WHAT TO PRODUCE:
Range to reproduce from the entries below: the line with "(342, 368) = (269, 416): brown", the line with "(726, 453) = (438, 188): none", and every line in between. Give them exactly and give nothing else.

Records from a dataset
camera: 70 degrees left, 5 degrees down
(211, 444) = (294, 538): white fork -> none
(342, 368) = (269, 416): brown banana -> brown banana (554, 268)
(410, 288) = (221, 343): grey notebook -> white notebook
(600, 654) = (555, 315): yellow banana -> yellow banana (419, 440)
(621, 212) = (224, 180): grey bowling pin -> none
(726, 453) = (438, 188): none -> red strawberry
...
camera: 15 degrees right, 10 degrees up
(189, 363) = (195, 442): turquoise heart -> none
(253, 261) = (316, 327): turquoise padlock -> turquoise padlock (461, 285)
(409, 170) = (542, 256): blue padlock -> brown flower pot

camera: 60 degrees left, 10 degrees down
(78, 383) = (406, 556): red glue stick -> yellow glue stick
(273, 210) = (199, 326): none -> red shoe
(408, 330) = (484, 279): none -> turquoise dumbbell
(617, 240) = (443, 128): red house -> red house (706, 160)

WRITTEN SOLUTION:
(342, 368) = (269, 416): brown banana -> brown banana (554, 268)
(410, 288) = (221, 343): grey notebook -> white notebook
(600, 654) = (555, 315): yellow banana -> yellow banana (419, 440)
(621, 212) = (224, 180): grey bowling pin -> none
(726, 453) = (438, 188): none -> red strawberry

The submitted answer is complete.